(Records)
START
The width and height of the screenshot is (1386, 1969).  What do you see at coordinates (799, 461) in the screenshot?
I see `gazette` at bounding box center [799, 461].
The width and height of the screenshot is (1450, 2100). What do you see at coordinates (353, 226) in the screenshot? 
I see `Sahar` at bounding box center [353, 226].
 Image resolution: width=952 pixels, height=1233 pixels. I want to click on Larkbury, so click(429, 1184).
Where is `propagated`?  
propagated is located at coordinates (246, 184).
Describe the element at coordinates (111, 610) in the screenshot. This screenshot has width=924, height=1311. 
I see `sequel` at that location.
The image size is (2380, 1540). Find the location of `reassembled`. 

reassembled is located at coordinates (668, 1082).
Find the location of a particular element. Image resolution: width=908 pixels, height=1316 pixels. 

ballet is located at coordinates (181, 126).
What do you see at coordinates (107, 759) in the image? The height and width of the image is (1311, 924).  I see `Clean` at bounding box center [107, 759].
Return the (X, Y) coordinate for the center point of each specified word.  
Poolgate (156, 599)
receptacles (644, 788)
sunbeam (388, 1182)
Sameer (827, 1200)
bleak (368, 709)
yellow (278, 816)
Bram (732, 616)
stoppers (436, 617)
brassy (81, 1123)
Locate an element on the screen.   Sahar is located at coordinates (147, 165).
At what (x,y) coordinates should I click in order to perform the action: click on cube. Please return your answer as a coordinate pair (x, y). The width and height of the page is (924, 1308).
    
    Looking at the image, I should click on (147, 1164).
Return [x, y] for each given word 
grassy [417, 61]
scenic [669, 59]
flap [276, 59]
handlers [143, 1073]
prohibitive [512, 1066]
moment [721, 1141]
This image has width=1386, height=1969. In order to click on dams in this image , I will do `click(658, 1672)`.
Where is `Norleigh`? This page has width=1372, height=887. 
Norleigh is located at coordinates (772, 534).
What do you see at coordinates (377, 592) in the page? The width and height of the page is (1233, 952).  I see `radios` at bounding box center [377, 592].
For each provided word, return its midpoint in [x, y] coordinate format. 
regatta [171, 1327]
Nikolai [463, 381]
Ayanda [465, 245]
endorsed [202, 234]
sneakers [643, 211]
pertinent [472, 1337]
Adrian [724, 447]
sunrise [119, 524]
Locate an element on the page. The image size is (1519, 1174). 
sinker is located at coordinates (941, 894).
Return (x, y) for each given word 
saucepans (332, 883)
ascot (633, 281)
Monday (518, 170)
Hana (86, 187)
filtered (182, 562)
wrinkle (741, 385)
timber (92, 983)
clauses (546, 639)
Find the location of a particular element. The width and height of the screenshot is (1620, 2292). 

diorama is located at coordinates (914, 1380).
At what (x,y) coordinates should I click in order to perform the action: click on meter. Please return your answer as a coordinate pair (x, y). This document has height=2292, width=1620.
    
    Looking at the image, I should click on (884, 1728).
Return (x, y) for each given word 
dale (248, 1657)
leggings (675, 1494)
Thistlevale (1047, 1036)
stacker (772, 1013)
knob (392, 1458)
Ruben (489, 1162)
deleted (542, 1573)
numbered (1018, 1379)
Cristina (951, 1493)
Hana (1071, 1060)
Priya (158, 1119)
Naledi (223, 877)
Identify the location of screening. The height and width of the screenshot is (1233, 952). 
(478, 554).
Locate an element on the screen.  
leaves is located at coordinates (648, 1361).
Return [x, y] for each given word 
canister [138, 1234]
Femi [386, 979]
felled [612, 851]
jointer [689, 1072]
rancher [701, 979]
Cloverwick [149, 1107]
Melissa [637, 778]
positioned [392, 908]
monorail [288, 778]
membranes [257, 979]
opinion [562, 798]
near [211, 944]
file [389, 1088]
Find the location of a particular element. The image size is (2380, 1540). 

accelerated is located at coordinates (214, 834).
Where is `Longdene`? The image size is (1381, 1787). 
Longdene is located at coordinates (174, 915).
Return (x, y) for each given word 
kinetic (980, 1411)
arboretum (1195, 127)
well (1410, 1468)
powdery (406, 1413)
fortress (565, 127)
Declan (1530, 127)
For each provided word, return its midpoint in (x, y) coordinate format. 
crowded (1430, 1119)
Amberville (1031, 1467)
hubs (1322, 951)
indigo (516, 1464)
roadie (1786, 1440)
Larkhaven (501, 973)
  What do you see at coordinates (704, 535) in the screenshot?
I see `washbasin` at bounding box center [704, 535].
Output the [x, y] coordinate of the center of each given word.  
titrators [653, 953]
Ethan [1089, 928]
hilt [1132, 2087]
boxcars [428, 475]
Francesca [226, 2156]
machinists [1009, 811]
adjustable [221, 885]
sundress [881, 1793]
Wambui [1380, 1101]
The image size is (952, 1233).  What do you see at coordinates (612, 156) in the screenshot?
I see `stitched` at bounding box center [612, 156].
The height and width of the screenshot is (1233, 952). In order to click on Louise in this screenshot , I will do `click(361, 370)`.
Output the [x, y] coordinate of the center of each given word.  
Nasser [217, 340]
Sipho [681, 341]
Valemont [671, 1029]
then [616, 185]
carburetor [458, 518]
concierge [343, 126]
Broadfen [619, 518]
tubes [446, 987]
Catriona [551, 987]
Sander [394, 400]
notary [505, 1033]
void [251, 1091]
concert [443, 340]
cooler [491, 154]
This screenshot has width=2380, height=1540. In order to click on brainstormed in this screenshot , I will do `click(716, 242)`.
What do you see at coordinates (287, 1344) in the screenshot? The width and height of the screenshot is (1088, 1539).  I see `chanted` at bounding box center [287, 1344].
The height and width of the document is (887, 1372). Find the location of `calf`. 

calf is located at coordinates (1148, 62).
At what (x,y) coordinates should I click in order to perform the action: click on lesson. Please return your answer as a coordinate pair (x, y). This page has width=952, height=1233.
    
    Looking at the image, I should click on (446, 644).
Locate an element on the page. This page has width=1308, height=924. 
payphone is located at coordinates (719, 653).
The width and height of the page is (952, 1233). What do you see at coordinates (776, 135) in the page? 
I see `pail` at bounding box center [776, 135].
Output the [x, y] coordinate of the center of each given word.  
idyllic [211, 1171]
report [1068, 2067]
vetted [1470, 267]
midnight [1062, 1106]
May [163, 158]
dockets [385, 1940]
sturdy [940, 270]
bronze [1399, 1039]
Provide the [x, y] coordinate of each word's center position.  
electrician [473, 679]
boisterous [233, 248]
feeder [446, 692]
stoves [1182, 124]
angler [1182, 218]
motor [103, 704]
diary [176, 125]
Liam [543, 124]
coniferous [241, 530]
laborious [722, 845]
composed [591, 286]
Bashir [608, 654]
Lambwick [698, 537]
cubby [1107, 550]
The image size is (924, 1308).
END
§ WORK INSTRUCTIONS
Render every line above as a Markdown table with the columns Row and Line, numbering the rows in order and leaving out blank lines.

§ TASK OUTPUT
| Row | Line |
|---|---|
| 1 | The width and height of the screenshot is (1386, 1969).  What do you see at coordinates (799, 461) in the screenshot? |
| 2 | I see `gazette` at bounding box center [799, 461]. |
| 3 | The width and height of the screenshot is (1450, 2100). What do you see at coordinates (353, 226) in the screenshot?  |
| 4 | I see `Sahar` at bounding box center [353, 226]. |
| 5 |  Image resolution: width=952 pixels, height=1233 pixels. I want to click on Larkbury, so click(429, 1184). |
| 6 | Where is `propagated`?   |
| 7 | propagated is located at coordinates (246, 184). |
| 8 | Describe the element at coordinates (111, 610) in the screenshot. This screenshot has width=924, height=1311.  |
| 9 | I see `sequel` at that location. |
| 10 | The image size is (2380, 1540). Find the location of `reassembled`.  |
| 11 | reassembled is located at coordinates (668, 1082). |
| 12 | Find the location of a particular element. Image resolution: width=908 pixels, height=1316 pixels.  |
| 13 | ballet is located at coordinates (181, 126). |
| 14 | What do you see at coordinates (107, 759) in the image? The height and width of the image is (1311, 924).  I see `Clean` at bounding box center [107, 759]. |
| 15 | Return the (X, Y) coordinate for the center point of each specified word.   |
| 16 | Poolgate (156, 599) |
| 17 | receptacles (644, 788) |
| 18 | sunbeam (388, 1182) |
| 19 | Sameer (827, 1200) |
| 20 | bleak (368, 709) |
| 21 | yellow (278, 816) |
| 22 | Bram (732, 616) |
| 23 | stoppers (436, 617) |
| 24 | brassy (81, 1123) |
| 25 | Locate an element on the screen.   Sahar is located at coordinates (147, 165). |
| 26 | At what (x,y) coordinates should I click in order to perform the action: click on cube. Please return your answer as a coordinate pair (x, y). The width and height of the page is (924, 1308). |
| 27 |     Looking at the image, I should click on (147, 1164). |
| 28 | Return [x, y] for each given word  |
| 29 | grassy [417, 61] |
| 30 | scenic [669, 59] |
| 31 | flap [276, 59] |
| 32 | handlers [143, 1073] |
| 33 | prohibitive [512, 1066] |
| 34 | moment [721, 1141] |
| 35 | This image has width=1386, height=1969. In order to click on dams in this image , I will do `click(658, 1672)`. |
| 36 | Where is `Norleigh`? This page has width=1372, height=887.  |
| 37 | Norleigh is located at coordinates (772, 534). |
| 38 | What do you see at coordinates (377, 592) in the page? The width and height of the page is (1233, 952).  I see `radios` at bounding box center [377, 592]. |
| 39 | For each provided word, return its midpoint in [x, y] coordinate format.  |
| 40 | regatta [171, 1327] |
| 41 | Nikolai [463, 381] |
| 42 | Ayanda [465, 245] |
| 43 | endorsed [202, 234] |
| 44 | sneakers [643, 211] |
| 45 | pertinent [472, 1337] |
| 46 | Adrian [724, 447] |
| 47 | sunrise [119, 524] |
| 48 | Locate an element on the page. The image size is (1519, 1174).  |
| 49 | sinker is located at coordinates (941, 894). |
| 50 | Return (x, y) for each given word  |
| 51 | saucepans (332, 883) |
| 52 | ascot (633, 281) |
| 53 | Monday (518, 170) |
| 54 | Hana (86, 187) |
| 55 | filtered (182, 562) |
| 56 | wrinkle (741, 385) |
| 57 | timber (92, 983) |
| 58 | clauses (546, 639) |
| 59 | Find the location of a particular element. The width and height of the screenshot is (1620, 2292).  |
| 60 | diorama is located at coordinates (914, 1380). |
| 61 | At what (x,y) coordinates should I click in order to perform the action: click on meter. Please return your answer as a coordinate pair (x, y). This document has height=2292, width=1620. |
| 62 |     Looking at the image, I should click on (884, 1728). |
| 63 | Return (x, y) for each given word  |
| 64 | dale (248, 1657) |
| 65 | leggings (675, 1494) |
| 66 | Thistlevale (1047, 1036) |
| 67 | stacker (772, 1013) |
| 68 | knob (392, 1458) |
| 69 | Ruben (489, 1162) |
| 70 | deleted (542, 1573) |
| 71 | numbered (1018, 1379) |
| 72 | Cristina (951, 1493) |
| 73 | Hana (1071, 1060) |
| 74 | Priya (158, 1119) |
| 75 | Naledi (223, 877) |
| 76 | Identify the location of screening. The height and width of the screenshot is (1233, 952).  |
| 77 | (478, 554). |
| 78 | Locate an element on the screen.   |
| 79 | leaves is located at coordinates (648, 1361). |
| 80 | Return [x, y] for each given word  |
| 81 | canister [138, 1234] |
| 82 | Femi [386, 979] |
| 83 | felled [612, 851] |
| 84 | jointer [689, 1072] |
| 85 | rancher [701, 979] |
| 86 | Cloverwick [149, 1107] |
| 87 | Melissa [637, 778] |
| 88 | positioned [392, 908] |
| 89 | monorail [288, 778] |
| 90 | membranes [257, 979] |
| 91 | opinion [562, 798] |
| 92 | near [211, 944] |
| 93 | file [389, 1088] |
| 94 | Find the location of a particular element. The image size is (2380, 1540).  |
| 95 | accelerated is located at coordinates (214, 834). |
| 96 | Where is `Longdene`? The image size is (1381, 1787).  |
| 97 | Longdene is located at coordinates (174, 915). |
| 98 | Return (x, y) for each given word  |
| 99 | kinetic (980, 1411) |
| 100 | arboretum (1195, 127) |
| 101 | well (1410, 1468) |
| 102 | powdery (406, 1413) |
| 103 | fortress (565, 127) |
| 104 | Declan (1530, 127) |
| 105 | For each provided word, return its midpoint in (x, y) coordinate format.  |
| 106 | crowded (1430, 1119) |
| 107 | Amberville (1031, 1467) |
| 108 | hubs (1322, 951) |
| 109 | indigo (516, 1464) |
| 110 | roadie (1786, 1440) |
| 111 | Larkhaven (501, 973) |
| 112 |   What do you see at coordinates (704, 535) in the screenshot? |
| 113 | I see `washbasin` at bounding box center [704, 535]. |
| 114 | Output the [x, y] coordinate of the center of each given word.   |
| 115 | titrators [653, 953] |
| 116 | Ethan [1089, 928] |
| 117 | hilt [1132, 2087] |
| 118 | boxcars [428, 475] |
| 119 | Francesca [226, 2156] |
| 120 | machinists [1009, 811] |
| 121 | adjustable [221, 885] |
| 122 | sundress [881, 1793] |
| 123 | Wambui [1380, 1101] |
| 124 | The image size is (952, 1233).  What do you see at coordinates (612, 156) in the screenshot? |
| 125 | I see `stitched` at bounding box center [612, 156]. |
| 126 | The height and width of the screenshot is (1233, 952). In order to click on Louise in this screenshot , I will do `click(361, 370)`. |
| 127 | Output the [x, y] coordinate of the center of each given word.   |
| 128 | Nasser [217, 340] |
| 129 | Sipho [681, 341] |
| 130 | Valemont [671, 1029] |
| 131 | then [616, 185] |
| 132 | carburetor [458, 518] |
| 133 | concierge [343, 126] |
| 134 | Broadfen [619, 518] |
| 135 | tubes [446, 987] |
| 136 | Catriona [551, 987] |
| 137 | Sander [394, 400] |
| 138 | notary [505, 1033] |
| 139 | void [251, 1091] |
| 140 | concert [443, 340] |
| 141 | cooler [491, 154] |
| 142 | This screenshot has width=2380, height=1540. In order to click on brainstormed in this screenshot , I will do `click(716, 242)`. |
| 143 | What do you see at coordinates (287, 1344) in the screenshot? The width and height of the screenshot is (1088, 1539).  I see `chanted` at bounding box center [287, 1344]. |
| 144 | The height and width of the document is (887, 1372). Find the location of `calf`.  |
| 145 | calf is located at coordinates (1148, 62). |
| 146 | At what (x,y) coordinates should I click in order to perform the action: click on lesson. Please return your answer as a coordinate pair (x, y). This page has width=952, height=1233. |
| 147 |     Looking at the image, I should click on (446, 644). |
| 148 | Locate an element on the page. This page has width=1308, height=924.  |
| 149 | payphone is located at coordinates (719, 653). |
| 150 | The width and height of the page is (952, 1233). What do you see at coordinates (776, 135) in the page?  |
| 151 | I see `pail` at bounding box center [776, 135]. |
| 152 | Output the [x, y] coordinate of the center of each given word.   |
| 153 | idyllic [211, 1171] |
| 154 | report [1068, 2067] |
| 155 | vetted [1470, 267] |
| 156 | midnight [1062, 1106] |
| 157 | May [163, 158] |
| 158 | dockets [385, 1940] |
| 159 | sturdy [940, 270] |
| 160 | bronze [1399, 1039] |
| 161 | Provide the [x, y] coordinate of each word's center position.   |
| 162 | electrician [473, 679] |
| 163 | boisterous [233, 248] |
| 164 | feeder [446, 692] |
| 165 | stoves [1182, 124] |
| 166 | angler [1182, 218] |
| 167 | motor [103, 704] |
| 168 | diary [176, 125] |
| 169 | Liam [543, 124] |
| 170 | coniferous [241, 530] |
| 171 | laborious [722, 845] |
| 172 | composed [591, 286] |
| 173 | Bashir [608, 654] |
| 174 | Lambwick [698, 537] |
| 175 | cubby [1107, 550] |
| 176 | The image size is (924, 1308). |